What you need to do:
In the records below, find the line with "R14: 15k (+12V, CH) -> 3.3k (+12V, CH)" and repeat exactly every line from it through the line with "R5: 36k (+3V3, AGND) -> 36k (+3V3, N17)". Pictures stay out.

Data excerpts:
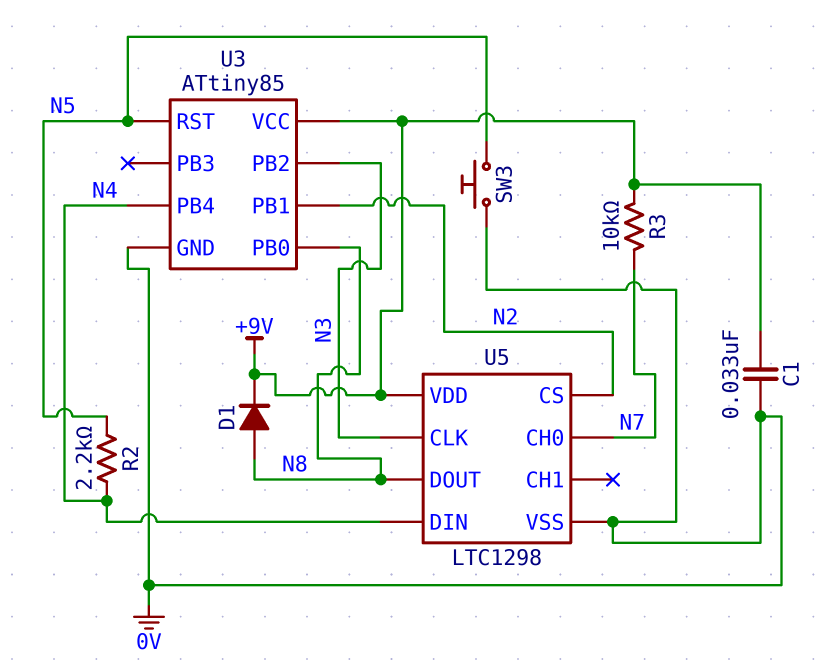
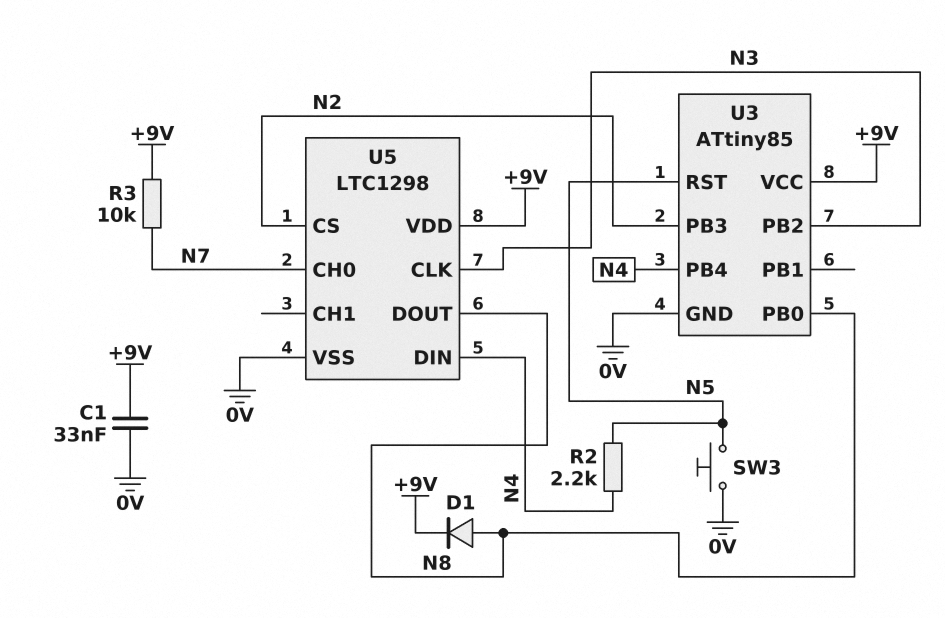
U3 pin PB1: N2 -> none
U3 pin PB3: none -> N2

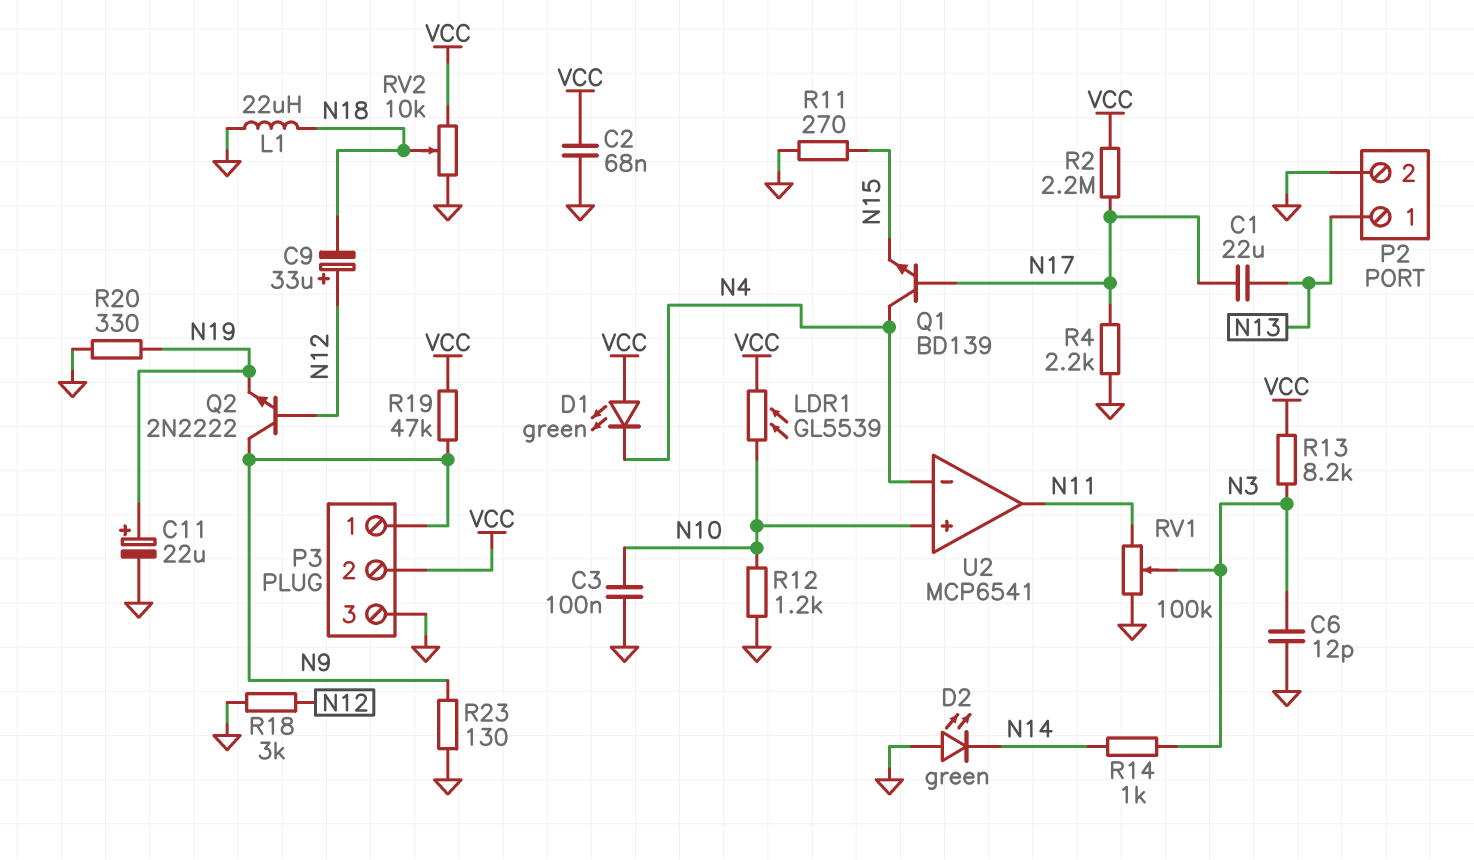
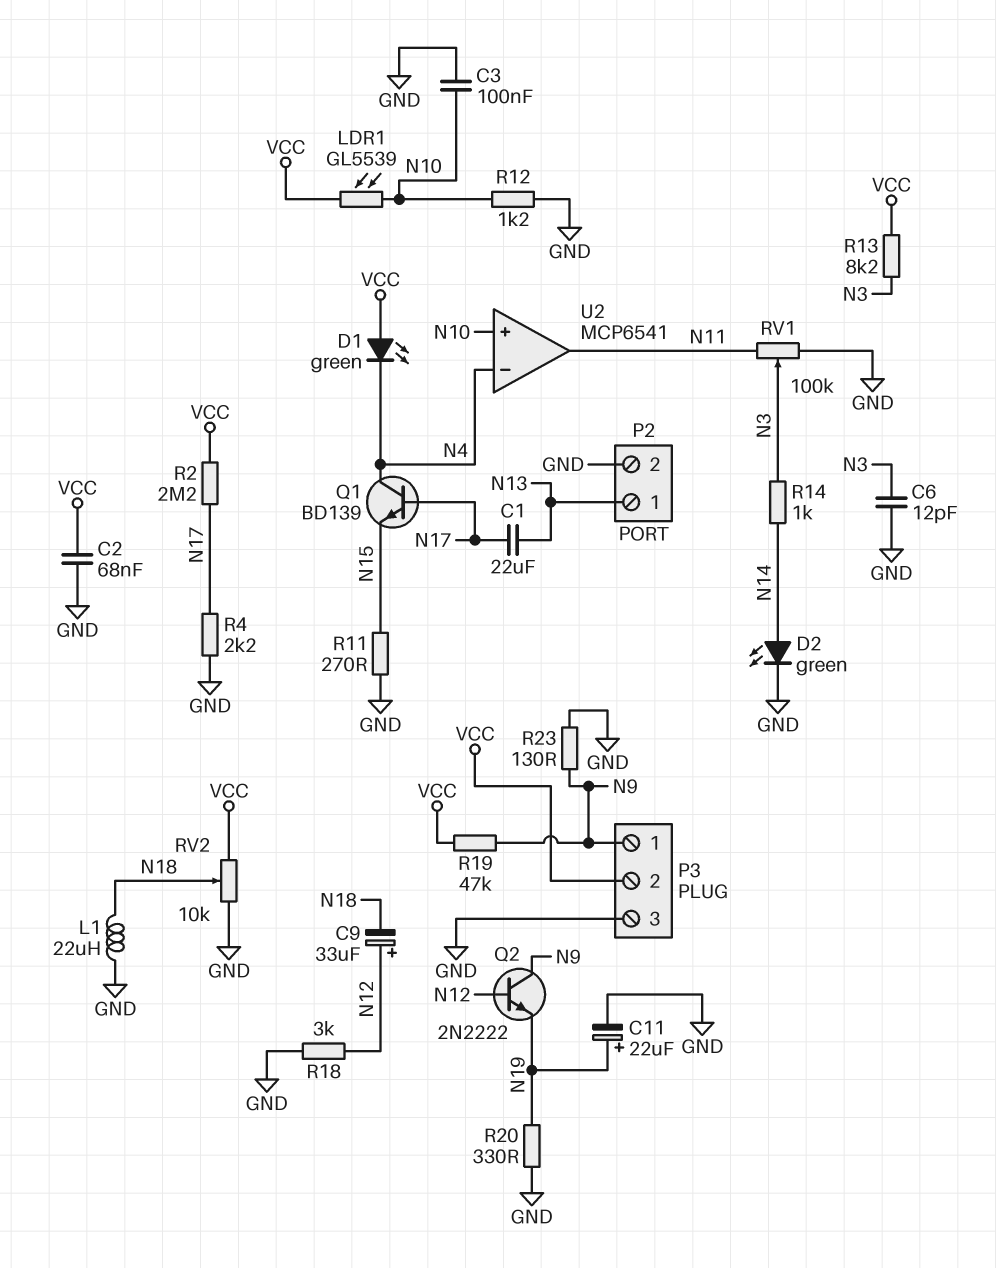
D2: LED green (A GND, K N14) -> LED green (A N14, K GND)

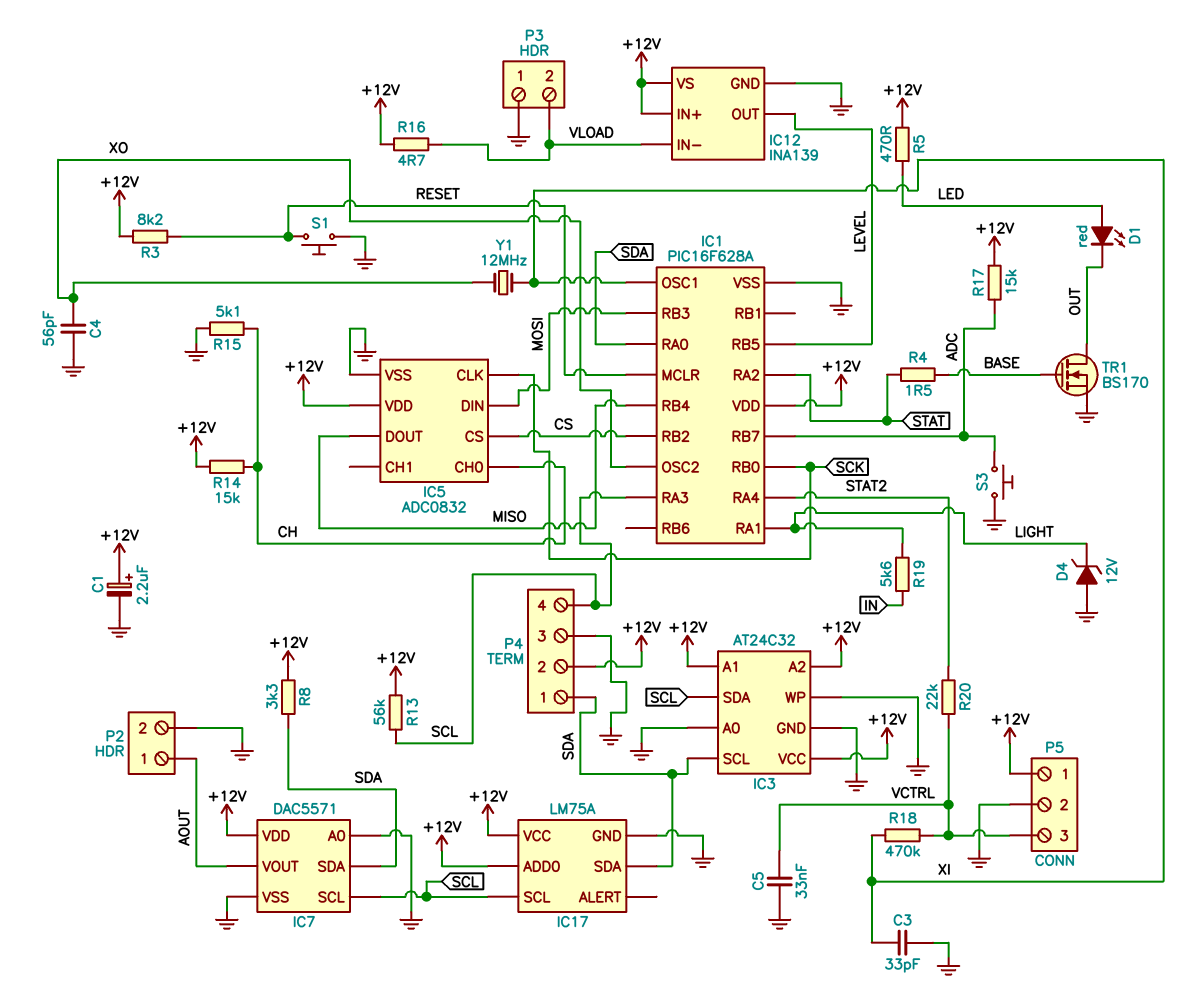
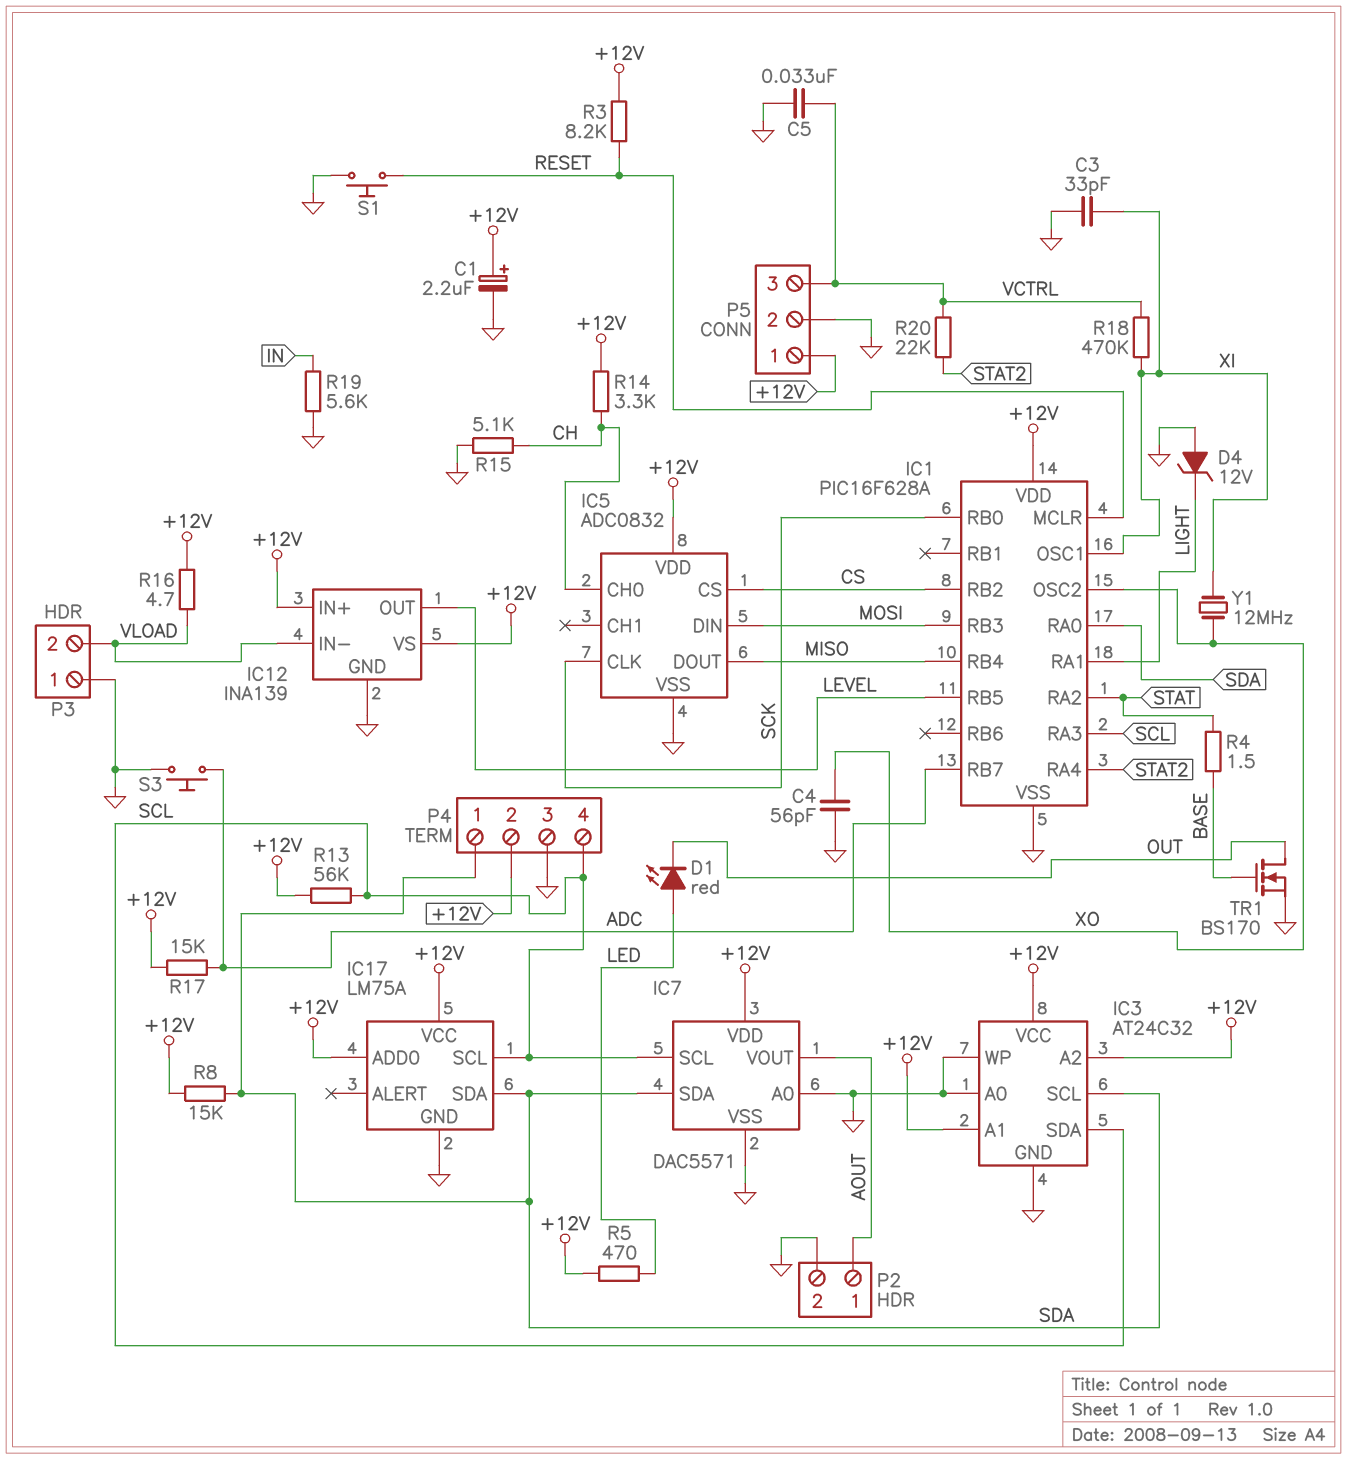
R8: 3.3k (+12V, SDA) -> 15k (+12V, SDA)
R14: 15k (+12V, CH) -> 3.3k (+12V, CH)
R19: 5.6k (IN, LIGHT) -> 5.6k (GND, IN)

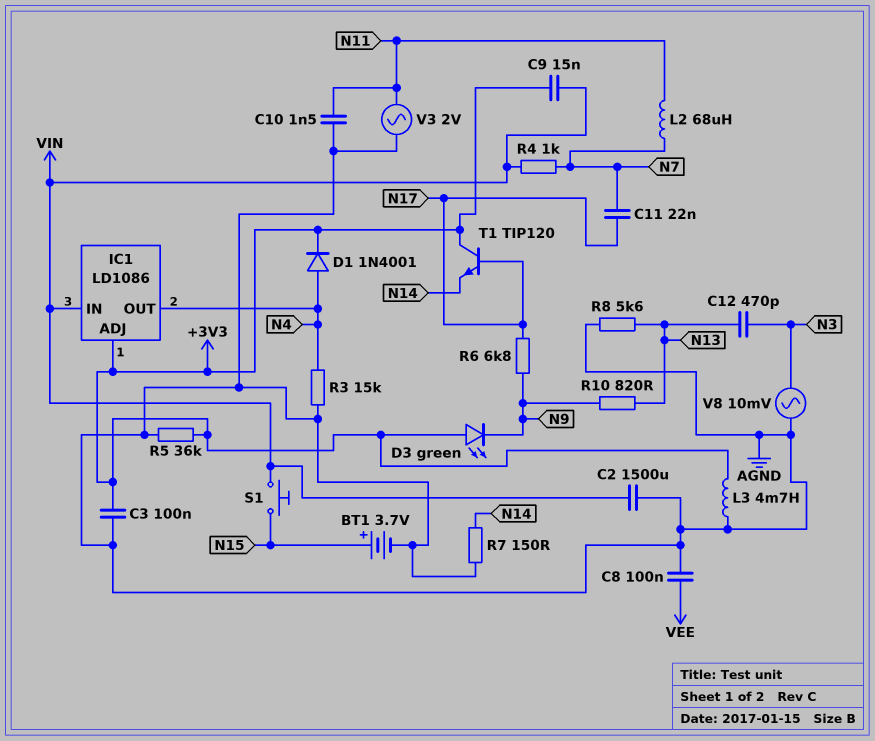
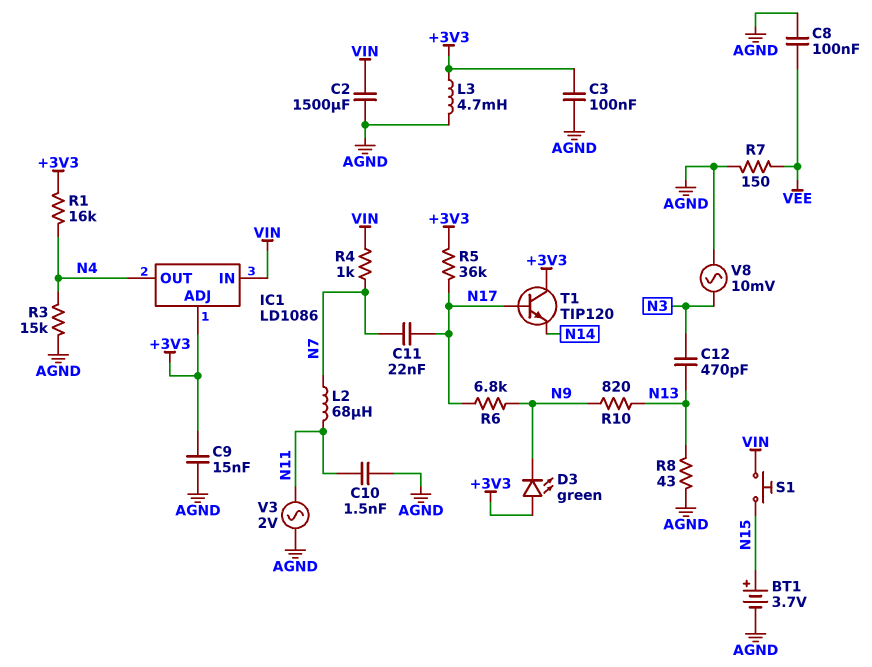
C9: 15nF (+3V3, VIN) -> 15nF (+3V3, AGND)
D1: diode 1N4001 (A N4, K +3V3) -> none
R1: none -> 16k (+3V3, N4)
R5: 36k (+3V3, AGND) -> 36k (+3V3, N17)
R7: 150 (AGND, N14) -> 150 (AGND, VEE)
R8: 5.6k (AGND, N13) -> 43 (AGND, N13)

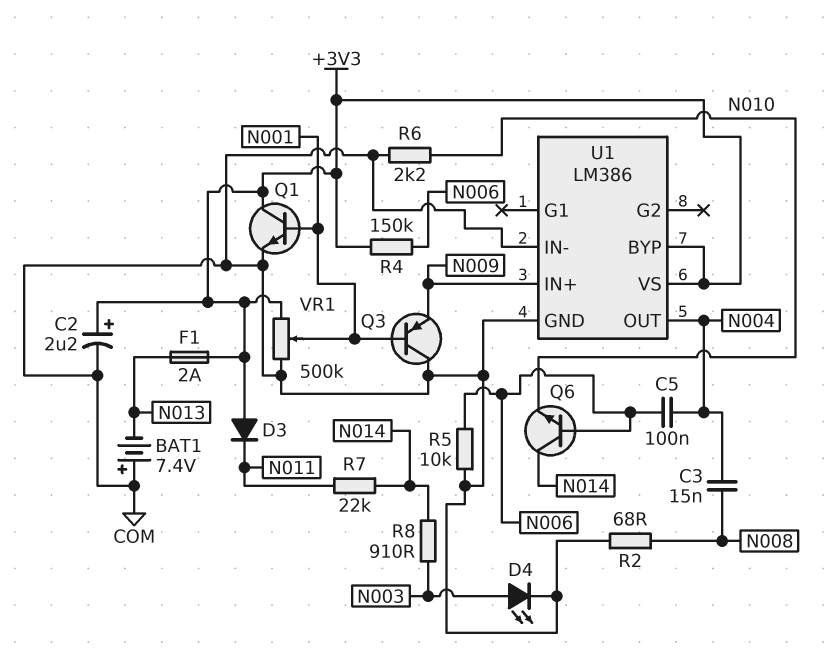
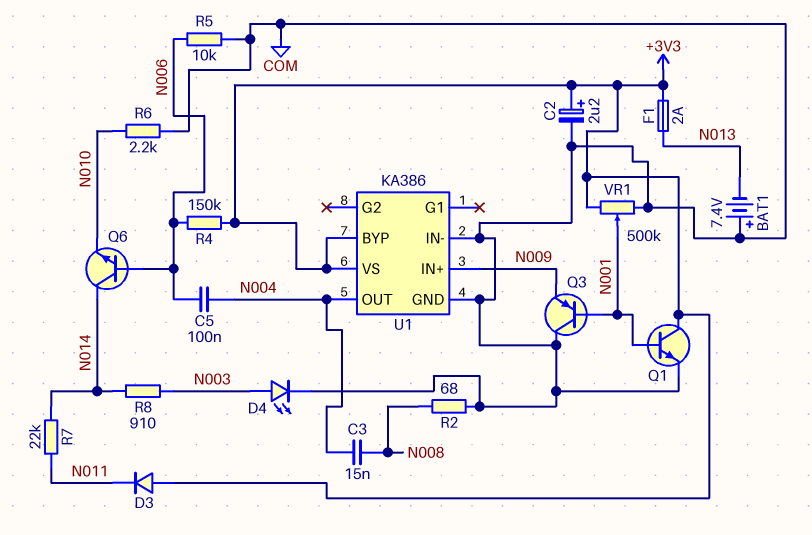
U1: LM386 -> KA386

Written solution:
R14: 15k (+12V, CH) -> 3.3k (+12V, CH)
R19: 5.6k (IN, LIGHT) -> 5.6k (GND, IN)

C9: 15nF (+3V3, VIN) -> 15nF (+3V3, AGND)
D1: diode 1N4001 (A N4, K +3V3) -> none
R1: none -> 16k (+3V3, N4)
R5: 36k (+3V3, AGND) -> 36k (+3V3, N17)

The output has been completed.